### WHAT IS BEING ASKED
Of the lines below, report only those that contain "brown".

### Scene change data
# # # # # # #
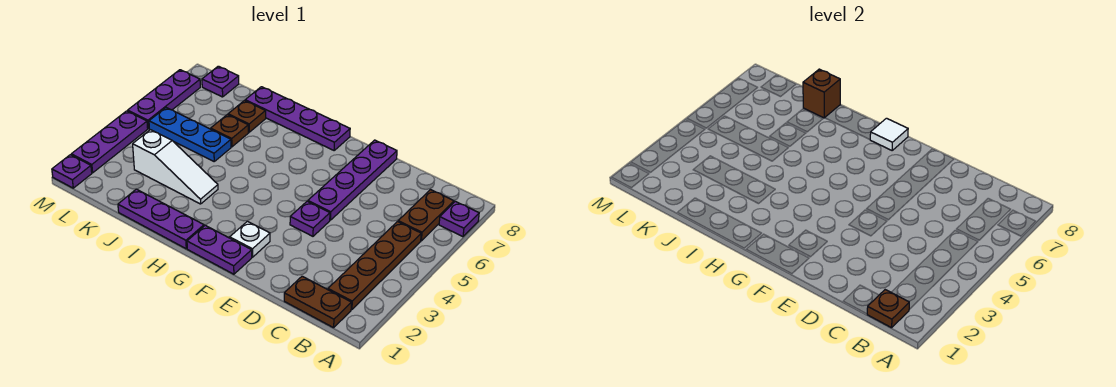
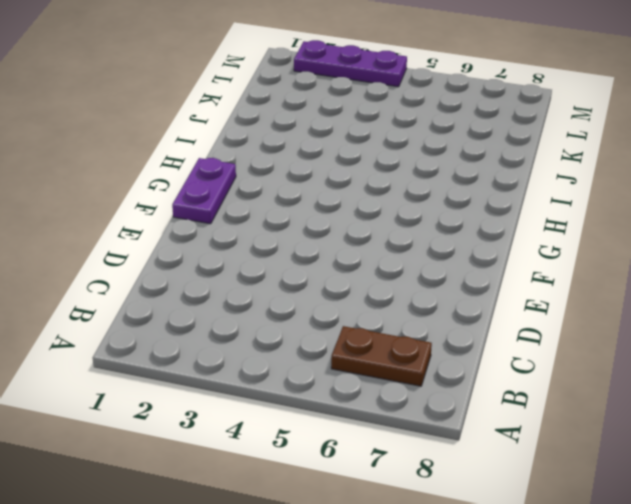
none -> purple 1x1 plate [439,201,479,237]
none -> brown 1x2 plate [284,276,351,328]
none -> brown 1x4 plate [328,222,421,310]

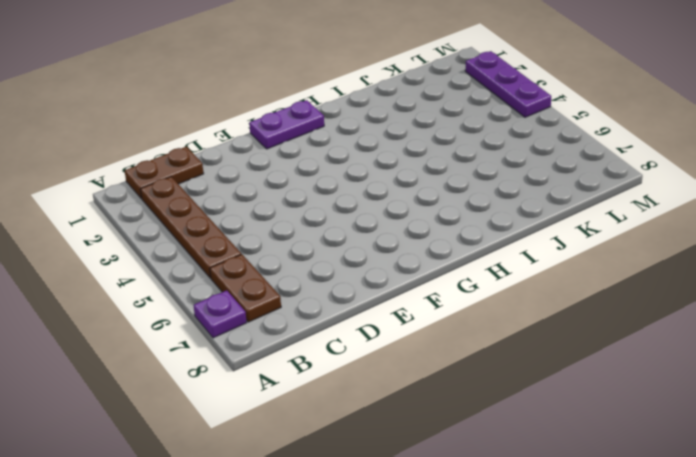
none -> purple 1x1 plate [290,201,330,236]
none -> purple 1x4 plate [308,140,397,220]
none -> white 1x1 plate [230,221,270,257]

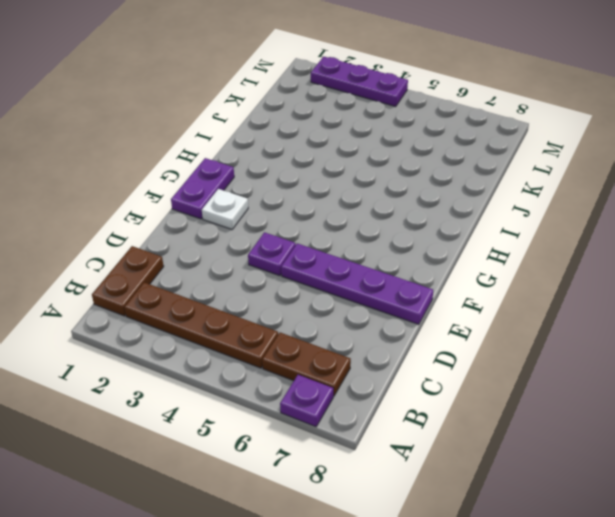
none -> purple 1x4 plate [245,87,350,150]
none -> purple 1x3 plate [118,189,204,249]
none -> white 1x3 slope [133,130,218,204]

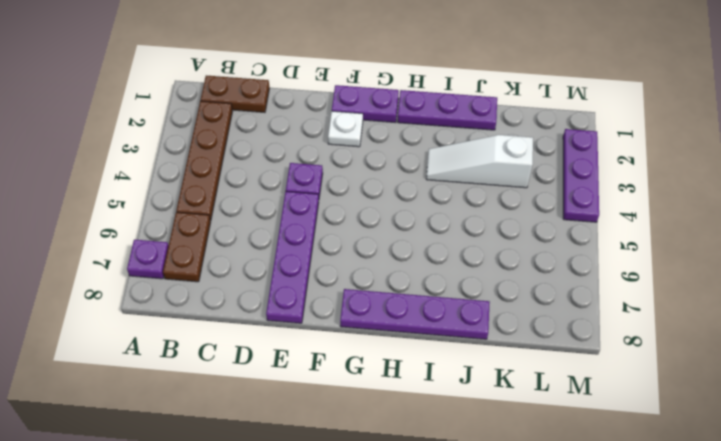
none -> blue 1x3 plate [149,108,231,161]
none -> brown 1x1 plate [211,115,248,147]
none -> brown 1x1 plate [228,101,266,132]

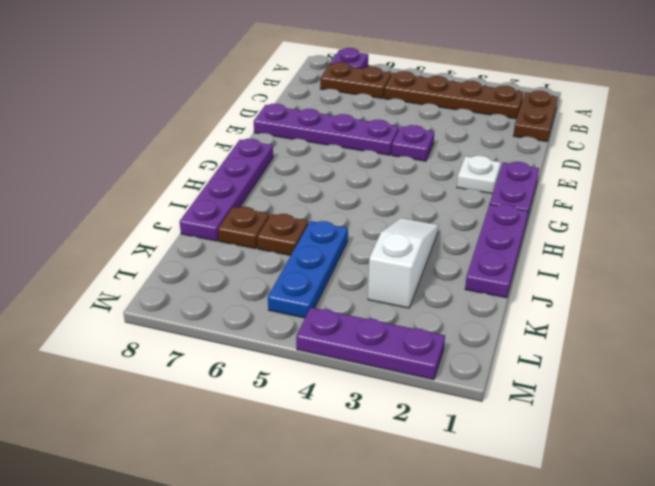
none -> purple 1x1 plate [202,66,239,97]
none -> purple 1x1 plate [52,155,92,188]
none -> purple 1x3 plate [128,70,200,128]

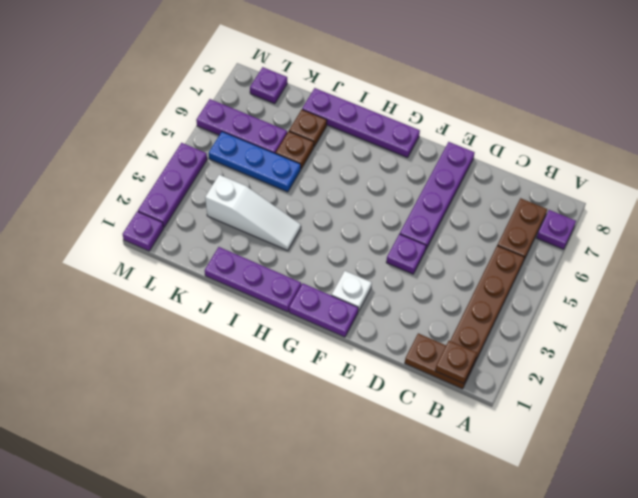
purple 1x3 plate [196,99,287,154] -> purple 1x3 plate turned to [128,70,200,128]
none -> white 1x1 tile [870,118,908,150]
none -> brown 1x1 brick [803,69,840,118]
# # # # # # #
### RESPONSE AREA
none -> brown 1x2 plate [284,276,351,328]
none -> brown 1x4 plate [328,222,421,310]
none -> brown 1x1 plate [211,115,248,147]
none -> brown 1x1 plate [228,101,266,132]
none -> brown 1x1 brick [803,69,840,118]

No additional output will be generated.